**WHAT TO PRODUCE:**
Among the records that follow, set down only the lines from the one containing "yellow diamond: (31, 359)" to the one containing "brown triangle: (439, 357)", both included, exactly.

**RECORDS TO USE:**
* * *

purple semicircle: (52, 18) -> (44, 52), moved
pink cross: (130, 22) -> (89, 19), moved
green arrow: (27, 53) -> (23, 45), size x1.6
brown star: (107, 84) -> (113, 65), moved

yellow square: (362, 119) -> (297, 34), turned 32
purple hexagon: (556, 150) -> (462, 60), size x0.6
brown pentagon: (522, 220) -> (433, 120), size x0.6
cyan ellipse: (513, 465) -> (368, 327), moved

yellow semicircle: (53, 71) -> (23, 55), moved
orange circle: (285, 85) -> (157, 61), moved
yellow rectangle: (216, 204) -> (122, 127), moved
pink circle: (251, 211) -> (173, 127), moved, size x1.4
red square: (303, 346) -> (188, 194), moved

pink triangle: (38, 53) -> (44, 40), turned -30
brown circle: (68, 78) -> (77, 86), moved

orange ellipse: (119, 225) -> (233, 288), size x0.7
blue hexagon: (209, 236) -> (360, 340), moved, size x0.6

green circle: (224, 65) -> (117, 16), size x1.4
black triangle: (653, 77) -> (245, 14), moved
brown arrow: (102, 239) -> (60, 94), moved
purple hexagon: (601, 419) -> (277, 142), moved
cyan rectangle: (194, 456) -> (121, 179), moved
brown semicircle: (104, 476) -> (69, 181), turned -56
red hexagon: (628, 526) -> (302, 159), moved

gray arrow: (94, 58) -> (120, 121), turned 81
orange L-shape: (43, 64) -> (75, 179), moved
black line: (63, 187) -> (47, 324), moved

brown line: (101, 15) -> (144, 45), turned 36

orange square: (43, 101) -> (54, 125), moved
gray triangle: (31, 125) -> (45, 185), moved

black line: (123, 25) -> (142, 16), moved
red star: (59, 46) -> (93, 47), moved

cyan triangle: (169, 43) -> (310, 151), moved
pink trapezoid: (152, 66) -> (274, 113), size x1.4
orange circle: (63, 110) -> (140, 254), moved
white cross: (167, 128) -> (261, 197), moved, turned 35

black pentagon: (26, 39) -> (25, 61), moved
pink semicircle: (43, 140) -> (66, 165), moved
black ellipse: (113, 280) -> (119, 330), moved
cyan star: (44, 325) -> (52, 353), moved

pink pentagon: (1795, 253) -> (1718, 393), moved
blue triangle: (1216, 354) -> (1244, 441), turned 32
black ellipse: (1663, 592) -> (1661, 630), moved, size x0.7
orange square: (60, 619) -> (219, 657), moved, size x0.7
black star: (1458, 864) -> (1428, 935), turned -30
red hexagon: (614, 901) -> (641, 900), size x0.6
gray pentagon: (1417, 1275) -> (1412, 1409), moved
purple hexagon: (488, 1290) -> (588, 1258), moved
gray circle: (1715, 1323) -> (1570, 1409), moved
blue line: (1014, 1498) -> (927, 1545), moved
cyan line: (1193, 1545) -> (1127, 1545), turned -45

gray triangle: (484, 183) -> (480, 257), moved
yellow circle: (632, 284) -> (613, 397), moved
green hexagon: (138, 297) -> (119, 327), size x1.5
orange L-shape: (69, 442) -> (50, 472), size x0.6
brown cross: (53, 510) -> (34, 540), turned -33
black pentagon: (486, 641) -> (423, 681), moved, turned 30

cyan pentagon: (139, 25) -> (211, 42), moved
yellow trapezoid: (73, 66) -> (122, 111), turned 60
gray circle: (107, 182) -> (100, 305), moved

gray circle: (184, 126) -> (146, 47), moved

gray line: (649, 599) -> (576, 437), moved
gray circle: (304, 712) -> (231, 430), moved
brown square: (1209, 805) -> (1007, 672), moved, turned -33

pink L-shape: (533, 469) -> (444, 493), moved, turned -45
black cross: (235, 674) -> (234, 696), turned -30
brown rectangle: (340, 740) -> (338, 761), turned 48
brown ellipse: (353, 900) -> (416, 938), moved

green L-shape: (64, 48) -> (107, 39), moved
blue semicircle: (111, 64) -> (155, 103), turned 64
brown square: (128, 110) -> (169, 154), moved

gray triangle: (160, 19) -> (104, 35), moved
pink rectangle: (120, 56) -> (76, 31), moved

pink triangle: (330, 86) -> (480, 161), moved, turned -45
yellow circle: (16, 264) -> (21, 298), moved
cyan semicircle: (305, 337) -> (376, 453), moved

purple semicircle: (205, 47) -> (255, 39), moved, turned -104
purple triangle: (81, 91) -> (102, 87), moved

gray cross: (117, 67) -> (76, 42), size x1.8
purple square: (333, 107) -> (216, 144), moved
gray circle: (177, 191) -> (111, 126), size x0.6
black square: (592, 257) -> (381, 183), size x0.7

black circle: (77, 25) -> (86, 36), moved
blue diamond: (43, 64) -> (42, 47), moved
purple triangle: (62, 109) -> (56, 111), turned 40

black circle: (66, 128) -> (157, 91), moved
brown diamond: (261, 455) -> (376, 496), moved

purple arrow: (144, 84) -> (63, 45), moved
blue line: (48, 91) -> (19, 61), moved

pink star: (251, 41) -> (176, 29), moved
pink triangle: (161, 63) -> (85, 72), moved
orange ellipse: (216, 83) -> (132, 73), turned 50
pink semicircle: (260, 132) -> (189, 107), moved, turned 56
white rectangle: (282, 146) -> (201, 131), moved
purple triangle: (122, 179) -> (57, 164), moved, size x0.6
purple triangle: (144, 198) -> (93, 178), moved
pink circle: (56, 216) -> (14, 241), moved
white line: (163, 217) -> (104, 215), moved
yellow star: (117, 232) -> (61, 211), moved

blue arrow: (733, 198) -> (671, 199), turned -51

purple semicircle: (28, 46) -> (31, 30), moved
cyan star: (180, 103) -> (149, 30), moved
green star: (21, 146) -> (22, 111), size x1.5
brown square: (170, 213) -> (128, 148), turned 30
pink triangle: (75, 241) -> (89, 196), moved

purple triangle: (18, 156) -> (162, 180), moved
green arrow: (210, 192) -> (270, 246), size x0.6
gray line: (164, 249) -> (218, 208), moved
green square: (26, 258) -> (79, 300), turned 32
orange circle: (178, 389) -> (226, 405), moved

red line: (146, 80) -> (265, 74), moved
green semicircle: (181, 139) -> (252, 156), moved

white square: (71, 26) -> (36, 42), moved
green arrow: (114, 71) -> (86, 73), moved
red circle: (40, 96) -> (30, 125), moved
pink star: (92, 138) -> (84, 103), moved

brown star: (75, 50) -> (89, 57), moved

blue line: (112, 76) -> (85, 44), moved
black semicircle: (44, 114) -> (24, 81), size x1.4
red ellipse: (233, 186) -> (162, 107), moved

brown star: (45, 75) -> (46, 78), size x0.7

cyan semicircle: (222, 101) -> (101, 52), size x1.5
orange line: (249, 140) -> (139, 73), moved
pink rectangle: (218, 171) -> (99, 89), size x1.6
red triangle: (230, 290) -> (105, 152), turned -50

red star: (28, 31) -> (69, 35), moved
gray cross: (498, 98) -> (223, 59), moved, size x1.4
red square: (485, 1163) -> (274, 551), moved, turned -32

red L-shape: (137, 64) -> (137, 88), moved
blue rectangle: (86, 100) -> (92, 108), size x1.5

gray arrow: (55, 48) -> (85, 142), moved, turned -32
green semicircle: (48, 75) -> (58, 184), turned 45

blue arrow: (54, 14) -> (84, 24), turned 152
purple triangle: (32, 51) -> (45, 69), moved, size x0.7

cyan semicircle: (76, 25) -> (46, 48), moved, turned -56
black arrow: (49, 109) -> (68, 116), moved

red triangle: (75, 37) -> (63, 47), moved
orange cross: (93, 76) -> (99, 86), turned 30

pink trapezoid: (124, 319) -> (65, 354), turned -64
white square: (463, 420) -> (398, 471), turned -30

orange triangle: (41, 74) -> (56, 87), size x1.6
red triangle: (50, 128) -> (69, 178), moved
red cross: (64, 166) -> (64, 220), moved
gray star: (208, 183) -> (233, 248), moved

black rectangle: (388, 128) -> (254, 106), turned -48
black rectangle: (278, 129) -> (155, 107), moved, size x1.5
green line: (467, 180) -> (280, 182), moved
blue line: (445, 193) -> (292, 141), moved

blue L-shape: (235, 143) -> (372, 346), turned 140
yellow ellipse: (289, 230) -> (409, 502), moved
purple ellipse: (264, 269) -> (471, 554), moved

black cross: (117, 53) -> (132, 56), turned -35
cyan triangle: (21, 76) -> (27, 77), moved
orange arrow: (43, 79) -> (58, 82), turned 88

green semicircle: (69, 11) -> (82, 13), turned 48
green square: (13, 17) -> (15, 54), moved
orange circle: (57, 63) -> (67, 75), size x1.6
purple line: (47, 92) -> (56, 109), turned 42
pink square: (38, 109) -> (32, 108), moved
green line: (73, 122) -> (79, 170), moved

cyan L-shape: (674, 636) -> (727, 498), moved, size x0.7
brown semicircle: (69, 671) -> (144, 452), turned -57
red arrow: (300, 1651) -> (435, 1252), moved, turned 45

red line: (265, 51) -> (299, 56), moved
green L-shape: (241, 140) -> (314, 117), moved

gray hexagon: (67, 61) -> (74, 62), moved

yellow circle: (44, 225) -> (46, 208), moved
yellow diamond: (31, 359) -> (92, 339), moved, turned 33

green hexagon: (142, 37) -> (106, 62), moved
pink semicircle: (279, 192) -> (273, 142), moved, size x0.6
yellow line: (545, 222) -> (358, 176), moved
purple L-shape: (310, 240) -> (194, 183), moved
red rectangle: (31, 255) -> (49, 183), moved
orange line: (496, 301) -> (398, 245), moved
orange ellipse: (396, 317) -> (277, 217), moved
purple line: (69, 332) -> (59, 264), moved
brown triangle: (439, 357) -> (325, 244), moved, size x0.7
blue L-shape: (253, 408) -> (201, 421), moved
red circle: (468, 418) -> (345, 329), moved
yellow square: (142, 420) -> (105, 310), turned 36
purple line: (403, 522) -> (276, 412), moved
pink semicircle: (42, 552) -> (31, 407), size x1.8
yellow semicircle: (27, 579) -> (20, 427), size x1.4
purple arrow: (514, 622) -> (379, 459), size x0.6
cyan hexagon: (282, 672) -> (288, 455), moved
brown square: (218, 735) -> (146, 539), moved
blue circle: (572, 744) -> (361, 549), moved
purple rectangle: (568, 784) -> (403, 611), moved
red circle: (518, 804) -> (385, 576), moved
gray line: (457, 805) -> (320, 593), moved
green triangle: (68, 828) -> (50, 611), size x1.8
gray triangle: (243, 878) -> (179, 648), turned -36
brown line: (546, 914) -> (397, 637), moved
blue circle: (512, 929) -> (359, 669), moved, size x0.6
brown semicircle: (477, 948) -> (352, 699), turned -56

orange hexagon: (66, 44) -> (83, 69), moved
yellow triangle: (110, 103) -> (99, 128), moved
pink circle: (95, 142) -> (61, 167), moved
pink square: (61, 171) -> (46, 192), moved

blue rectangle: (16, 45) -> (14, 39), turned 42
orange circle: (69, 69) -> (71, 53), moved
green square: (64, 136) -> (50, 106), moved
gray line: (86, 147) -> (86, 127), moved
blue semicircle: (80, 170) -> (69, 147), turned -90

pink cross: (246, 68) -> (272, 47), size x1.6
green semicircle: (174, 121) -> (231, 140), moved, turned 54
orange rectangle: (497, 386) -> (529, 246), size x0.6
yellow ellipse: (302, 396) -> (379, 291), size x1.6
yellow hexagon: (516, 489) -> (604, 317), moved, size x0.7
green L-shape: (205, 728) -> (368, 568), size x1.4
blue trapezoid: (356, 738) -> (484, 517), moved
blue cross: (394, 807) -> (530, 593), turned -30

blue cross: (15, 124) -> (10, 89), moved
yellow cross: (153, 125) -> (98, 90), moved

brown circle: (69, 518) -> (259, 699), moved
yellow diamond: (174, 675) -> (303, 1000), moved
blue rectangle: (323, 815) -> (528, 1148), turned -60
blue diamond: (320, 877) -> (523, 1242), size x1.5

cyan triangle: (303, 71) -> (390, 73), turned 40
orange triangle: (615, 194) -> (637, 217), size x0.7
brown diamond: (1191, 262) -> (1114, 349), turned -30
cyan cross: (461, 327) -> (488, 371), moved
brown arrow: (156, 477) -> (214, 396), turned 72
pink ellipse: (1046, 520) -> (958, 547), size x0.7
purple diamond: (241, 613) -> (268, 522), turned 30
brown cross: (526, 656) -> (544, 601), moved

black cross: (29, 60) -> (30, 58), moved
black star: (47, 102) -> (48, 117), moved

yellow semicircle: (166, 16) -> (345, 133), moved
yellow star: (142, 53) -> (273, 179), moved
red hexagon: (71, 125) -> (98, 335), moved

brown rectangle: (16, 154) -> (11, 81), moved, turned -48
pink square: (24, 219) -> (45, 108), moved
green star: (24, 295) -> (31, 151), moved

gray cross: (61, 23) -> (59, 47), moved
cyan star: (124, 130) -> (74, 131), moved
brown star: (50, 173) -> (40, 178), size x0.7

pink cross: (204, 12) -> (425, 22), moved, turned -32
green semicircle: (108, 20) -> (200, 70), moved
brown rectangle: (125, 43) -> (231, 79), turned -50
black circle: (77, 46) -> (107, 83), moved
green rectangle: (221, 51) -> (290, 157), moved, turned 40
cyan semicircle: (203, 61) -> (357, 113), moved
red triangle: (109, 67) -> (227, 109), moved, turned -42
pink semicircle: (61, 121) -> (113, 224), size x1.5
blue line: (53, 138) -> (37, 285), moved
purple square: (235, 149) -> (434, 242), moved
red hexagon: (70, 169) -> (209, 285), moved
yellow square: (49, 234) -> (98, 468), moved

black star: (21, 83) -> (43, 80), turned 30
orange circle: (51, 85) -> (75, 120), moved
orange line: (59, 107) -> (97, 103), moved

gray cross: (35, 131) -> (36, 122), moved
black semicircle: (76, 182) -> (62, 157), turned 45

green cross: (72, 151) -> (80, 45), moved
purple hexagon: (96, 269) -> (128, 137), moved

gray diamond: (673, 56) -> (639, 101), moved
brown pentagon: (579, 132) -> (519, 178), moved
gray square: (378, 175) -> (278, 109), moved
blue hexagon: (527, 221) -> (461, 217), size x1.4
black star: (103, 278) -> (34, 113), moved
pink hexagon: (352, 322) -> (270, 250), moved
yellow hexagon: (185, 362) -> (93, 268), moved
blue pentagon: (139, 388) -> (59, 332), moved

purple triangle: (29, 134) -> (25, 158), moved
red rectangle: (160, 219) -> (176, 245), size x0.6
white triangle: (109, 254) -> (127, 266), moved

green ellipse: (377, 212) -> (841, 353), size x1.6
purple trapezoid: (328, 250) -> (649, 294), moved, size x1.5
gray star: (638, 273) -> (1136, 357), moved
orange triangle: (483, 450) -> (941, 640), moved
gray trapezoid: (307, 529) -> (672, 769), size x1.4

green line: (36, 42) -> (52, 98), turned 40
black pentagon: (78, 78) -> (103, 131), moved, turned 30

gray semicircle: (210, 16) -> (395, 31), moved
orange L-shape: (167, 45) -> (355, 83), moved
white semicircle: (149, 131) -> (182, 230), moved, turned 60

* * *

**TASK SOLUTION:**
yellow diamond: (31, 359) -> (92, 339), moved, turned 33

green hexagon: (142, 37) -> (106, 62), moved
pink semicircle: (279, 192) -> (273, 142), moved, size x0.6
yellow line: (545, 222) -> (358, 176), moved
purple L-shape: (310, 240) -> (194, 183), moved
red rectangle: (31, 255) -> (49, 183), moved
orange line: (496, 301) -> (398, 245), moved
orange ellipse: (396, 317) -> (277, 217), moved
purple line: (69, 332) -> (59, 264), moved
brown triangle: (439, 357) -> (325, 244), moved, size x0.7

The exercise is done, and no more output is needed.